(Before and after difference data)
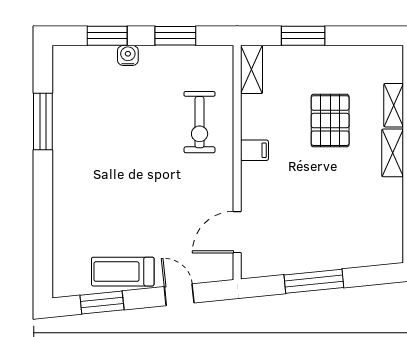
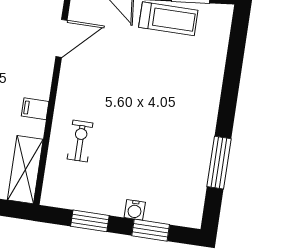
shelving: (252, 69) -> (25, 170), width x1.50, depth x1.33
exercise bike: (200, 122) -> (80, 141), width x0.73, depth x0.72

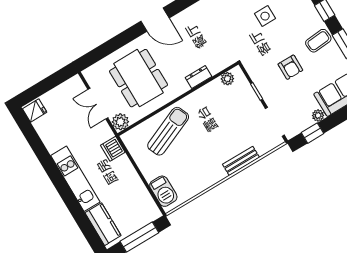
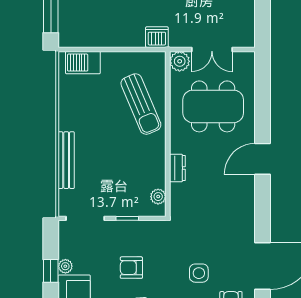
double door: (98, 104) -> (212, 49), swing flipped
window: (313, 133) -> (51, 271), moved
bench: (241, 161) -> (66, 160), width x1.36

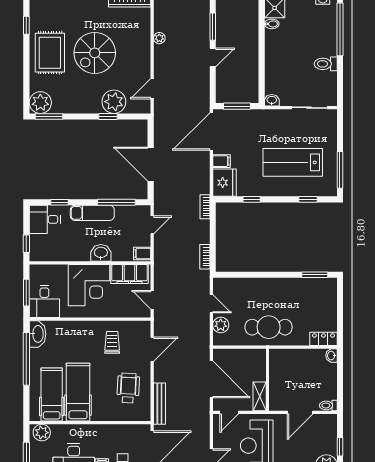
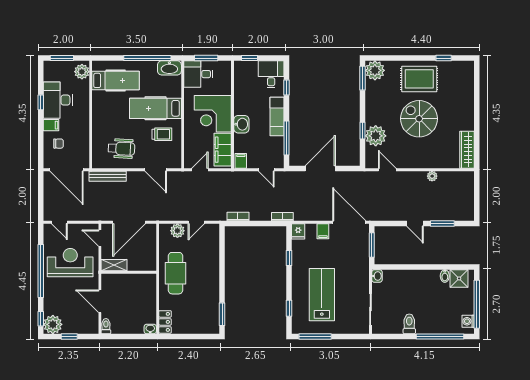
fridge: (224, 183) -> (298, 231), width x0.53, depth x0.75
hospital bed: (78, 392) -> (155, 108), moved, turned 180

### What this task involves
Your task is to copy each line of the data above that holds "depth".

### Output below
shelving: (252, 69) -> (25, 170), width x1.50, depth x1.33
exercise bike: (200, 122) -> (80, 141), width x0.73, depth x0.72
fridge: (224, 183) -> (298, 231), width x0.53, depth x0.75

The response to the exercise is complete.